■ YOUR ASSIGNMENT
The answer is to contain only the line containing "The chapeau/violet ended" and the lines after it through the last one, each reproduced exactly as it appears below.

■ Image sets with object changes
------------------------------
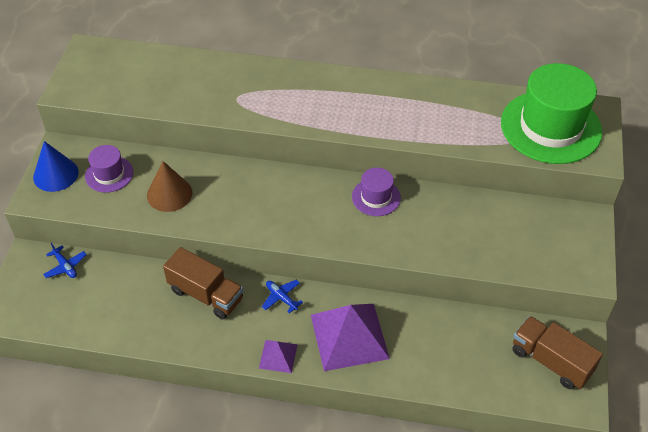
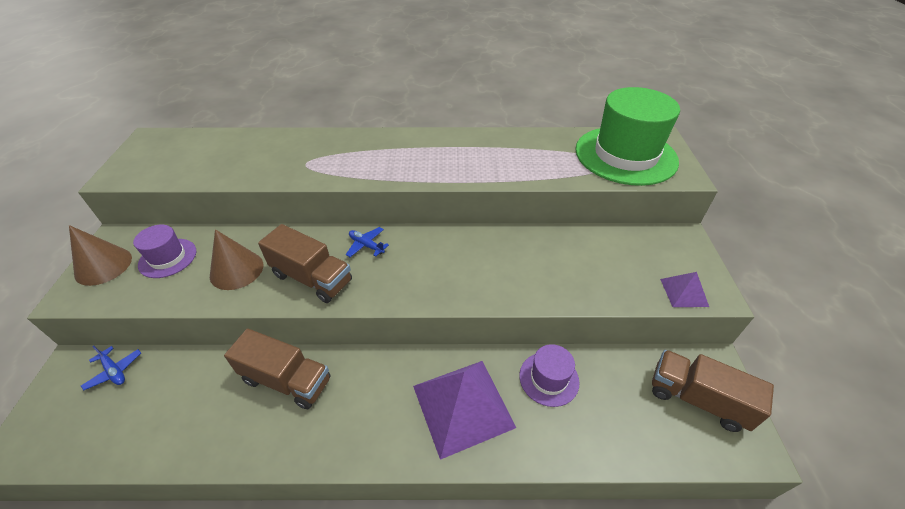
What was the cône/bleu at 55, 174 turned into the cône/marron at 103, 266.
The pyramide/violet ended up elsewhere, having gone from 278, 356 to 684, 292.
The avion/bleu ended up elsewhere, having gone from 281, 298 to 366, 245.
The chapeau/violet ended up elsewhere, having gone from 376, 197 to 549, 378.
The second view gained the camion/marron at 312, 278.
------------------------------
■ COMPLETED TASK
The chapeau/violet ended up elsewhere, having gone from 376, 197 to 549, 378.
The second view gained the camion/marron at 312, 278.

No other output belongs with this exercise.